* **PROBLEM TO WORK ON**
Every line containing "none" should be identified and copied from the data below.

* **DATA IN THIS EXERCISE**
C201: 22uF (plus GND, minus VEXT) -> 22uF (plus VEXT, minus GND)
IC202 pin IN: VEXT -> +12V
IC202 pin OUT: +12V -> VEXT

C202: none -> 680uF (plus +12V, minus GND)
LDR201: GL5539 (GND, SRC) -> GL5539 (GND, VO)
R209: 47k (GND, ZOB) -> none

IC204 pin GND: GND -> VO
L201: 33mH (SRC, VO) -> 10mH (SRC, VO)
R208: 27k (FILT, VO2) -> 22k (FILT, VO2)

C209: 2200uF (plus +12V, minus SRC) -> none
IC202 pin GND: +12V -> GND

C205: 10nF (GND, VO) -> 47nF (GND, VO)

...

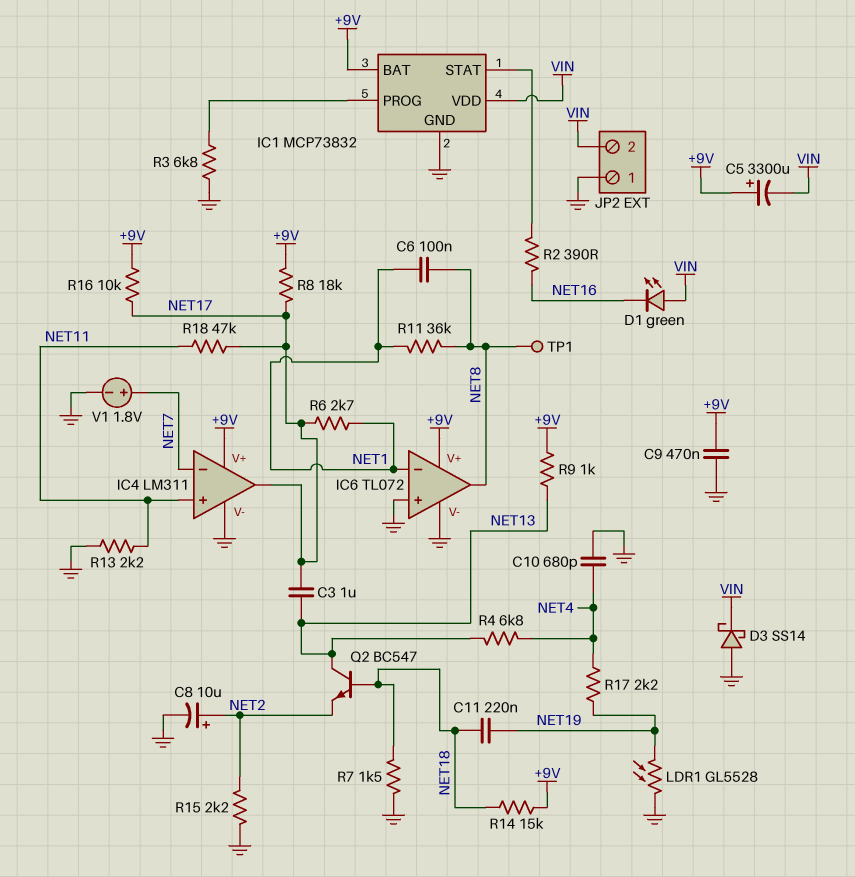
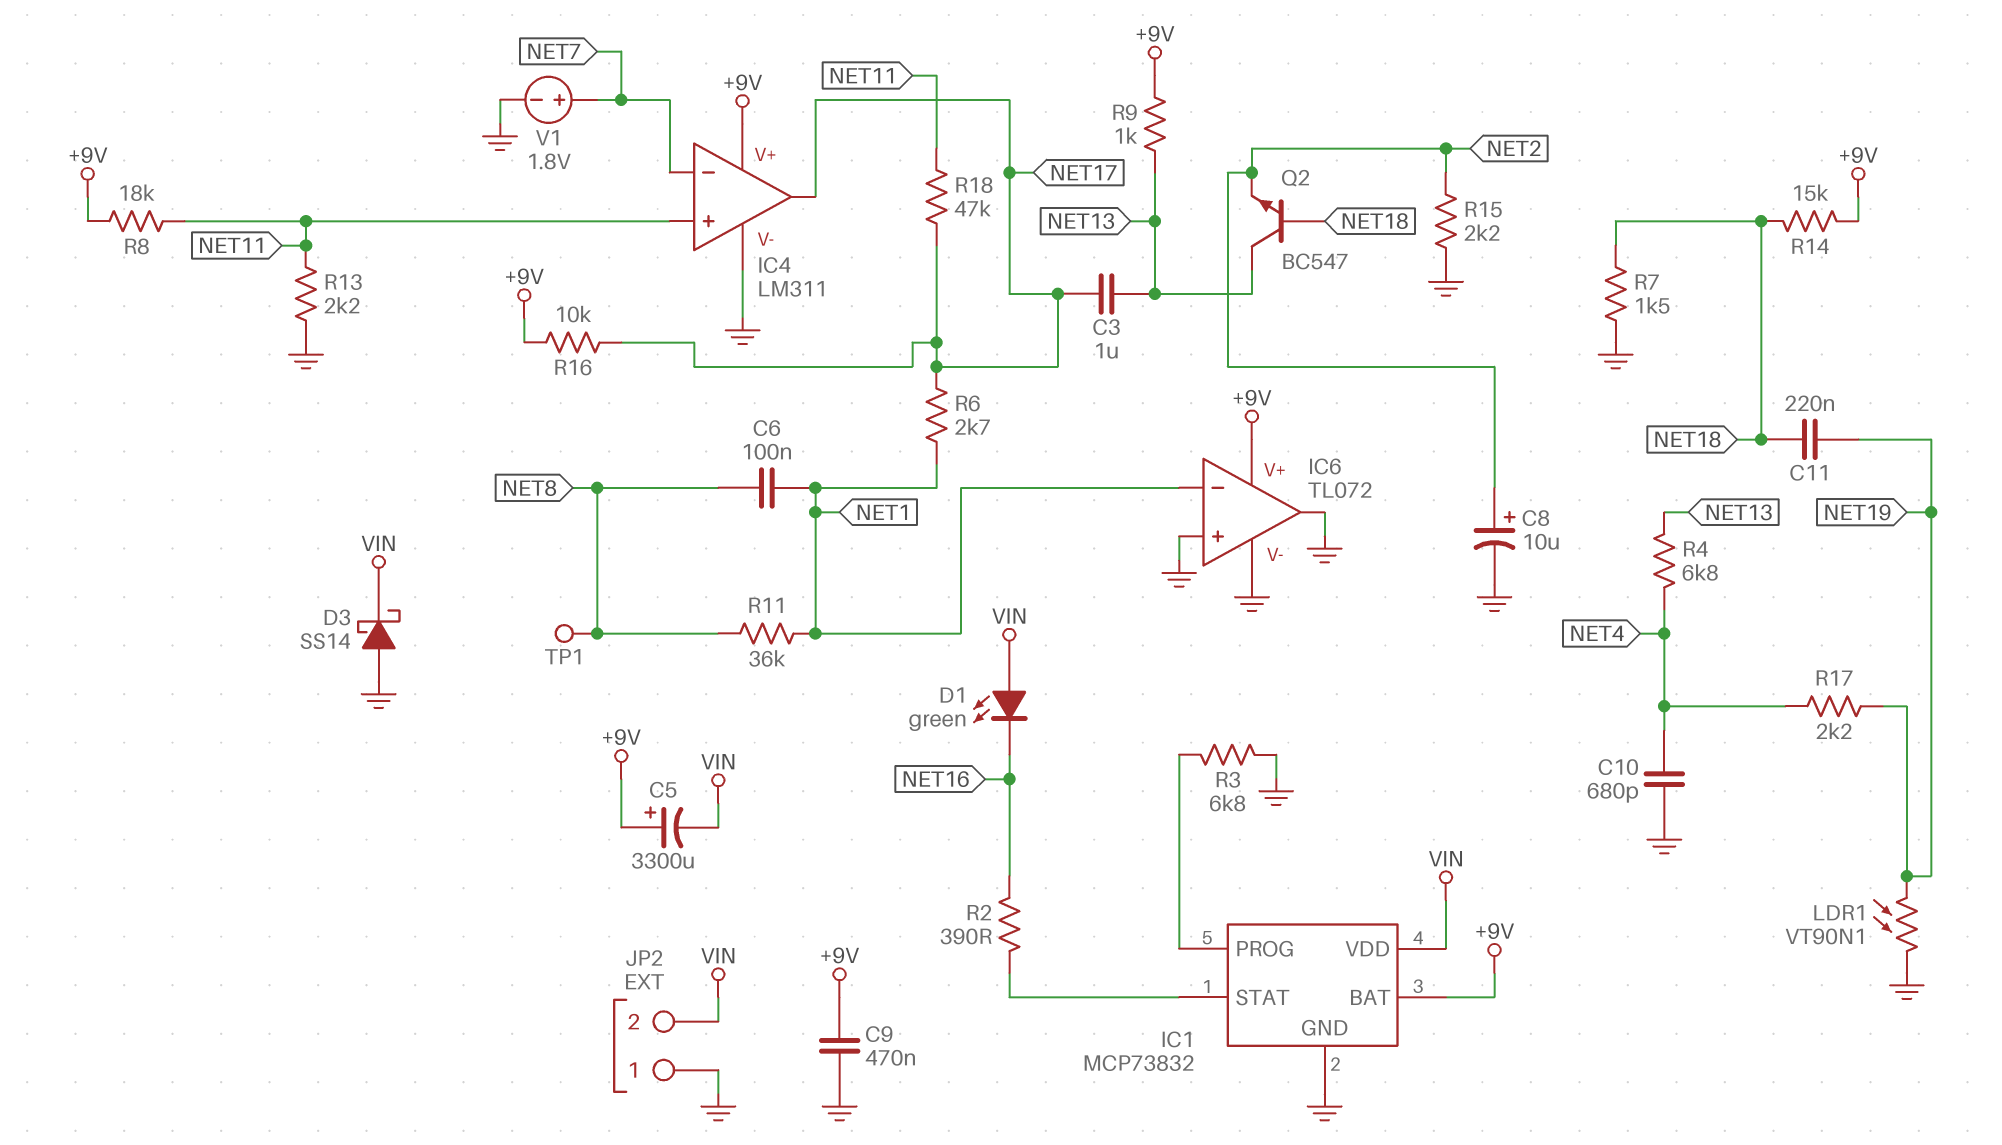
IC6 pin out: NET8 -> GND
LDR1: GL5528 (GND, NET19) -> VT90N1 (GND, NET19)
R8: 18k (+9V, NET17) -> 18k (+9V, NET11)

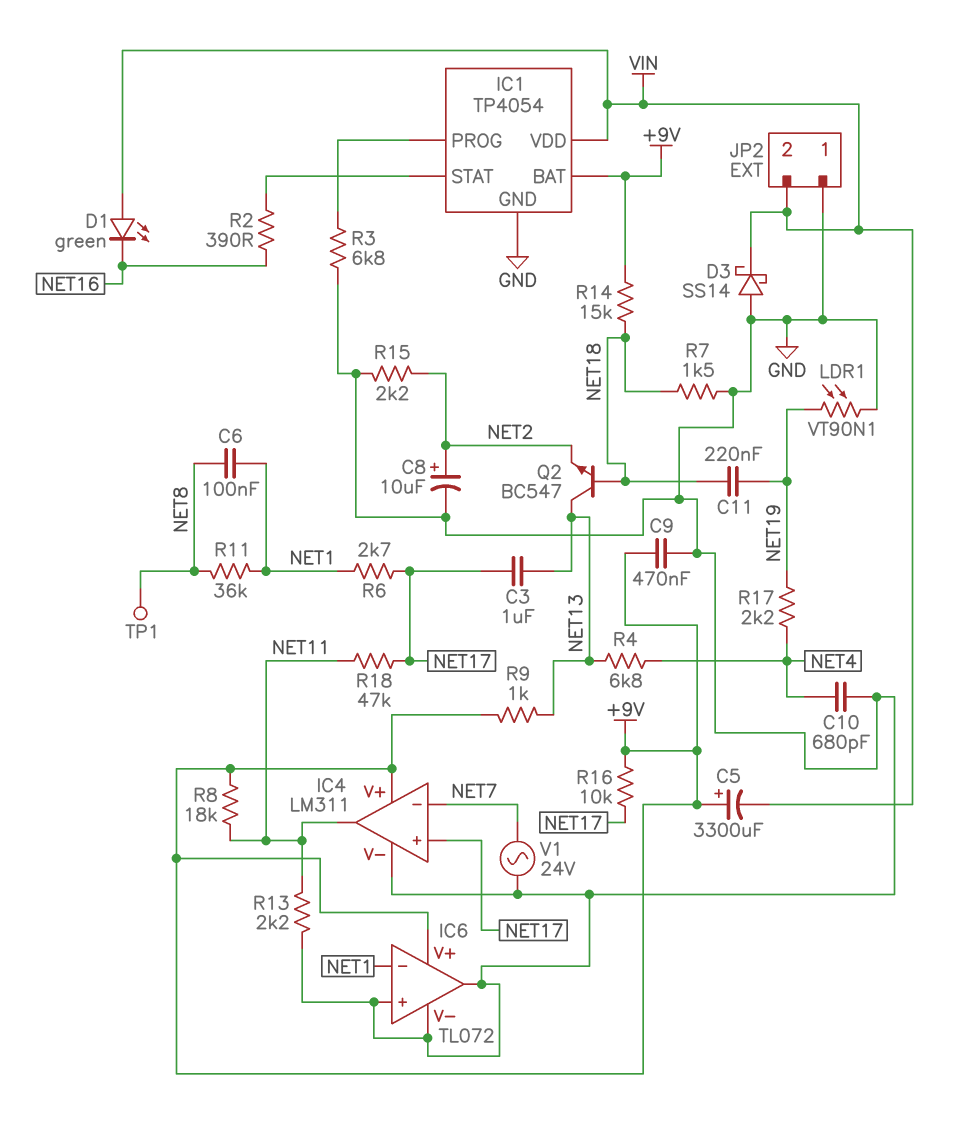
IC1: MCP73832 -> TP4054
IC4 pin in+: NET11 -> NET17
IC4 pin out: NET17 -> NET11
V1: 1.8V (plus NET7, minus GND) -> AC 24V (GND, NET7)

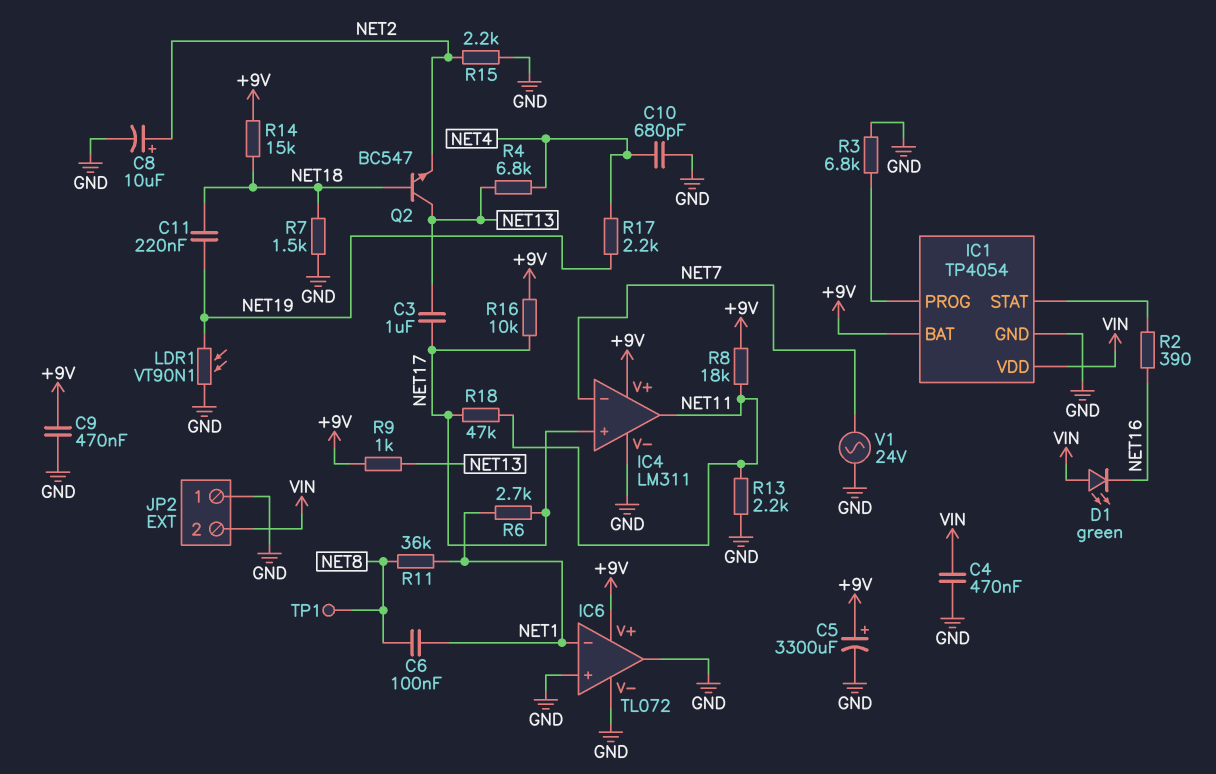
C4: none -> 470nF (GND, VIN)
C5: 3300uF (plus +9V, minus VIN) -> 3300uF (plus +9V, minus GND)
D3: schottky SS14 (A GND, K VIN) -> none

* **TASK ANSWER**
C202: none -> 680uF (plus +12V, minus GND)
R209: 47k (GND, ZOB) -> none
C209: 2200uF (plus +12V, minus SRC) -> none
C4: none -> 470nF (GND, VIN)
D3: schottky SS14 (A GND, K VIN) -> none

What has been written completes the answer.